* DESCRIPTION OF THE TASK *
Pictures are to be excluded. Please print only the lines from the one containing "white mug: 2 -> 1" through the end of the data, exactly as they appear.
[DATASET EXTRACT]
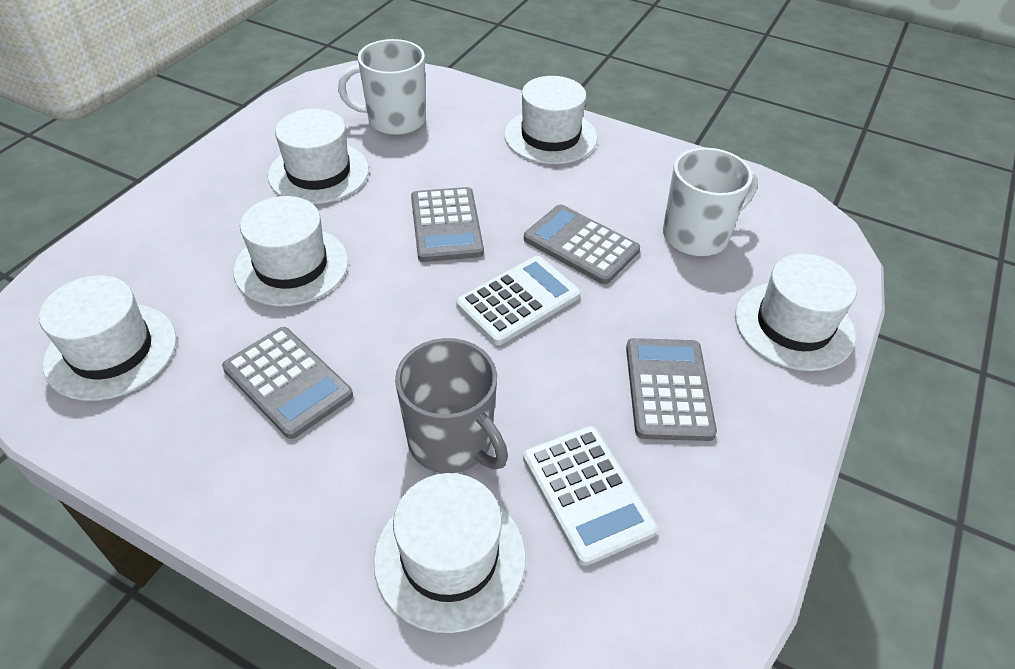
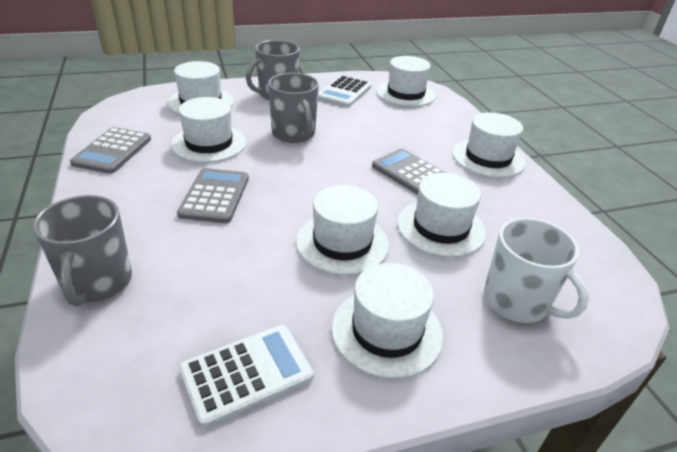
grey calculator: 4 -> 3
grey mug: 1 -> 3
white hat: 6 -> 7
white mug: 2 -> 1

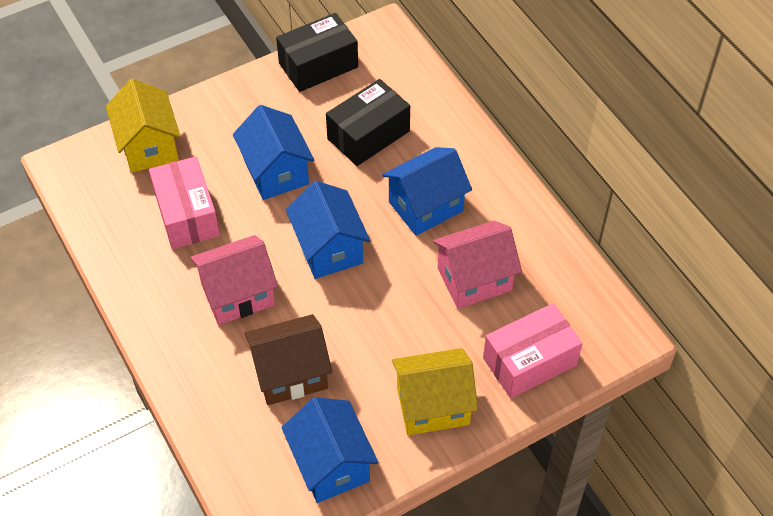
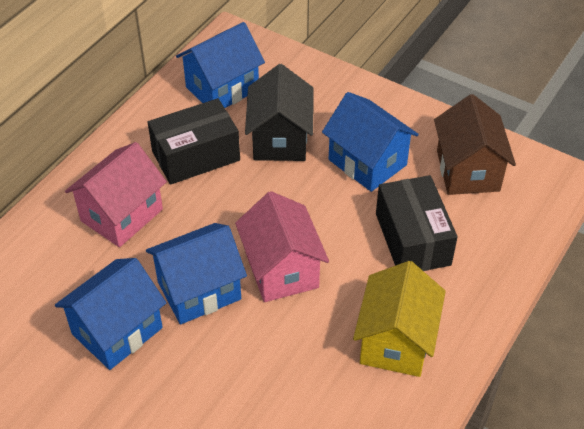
black house: 0 -> 1
pink box: 2 -> 0
yellow house: 2 -> 1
[/DATASET EXTRACT]
* WORKED SOLUTION *
white mug: 2 -> 1

black house: 0 -> 1
pink box: 2 -> 0
yellow house: 2 -> 1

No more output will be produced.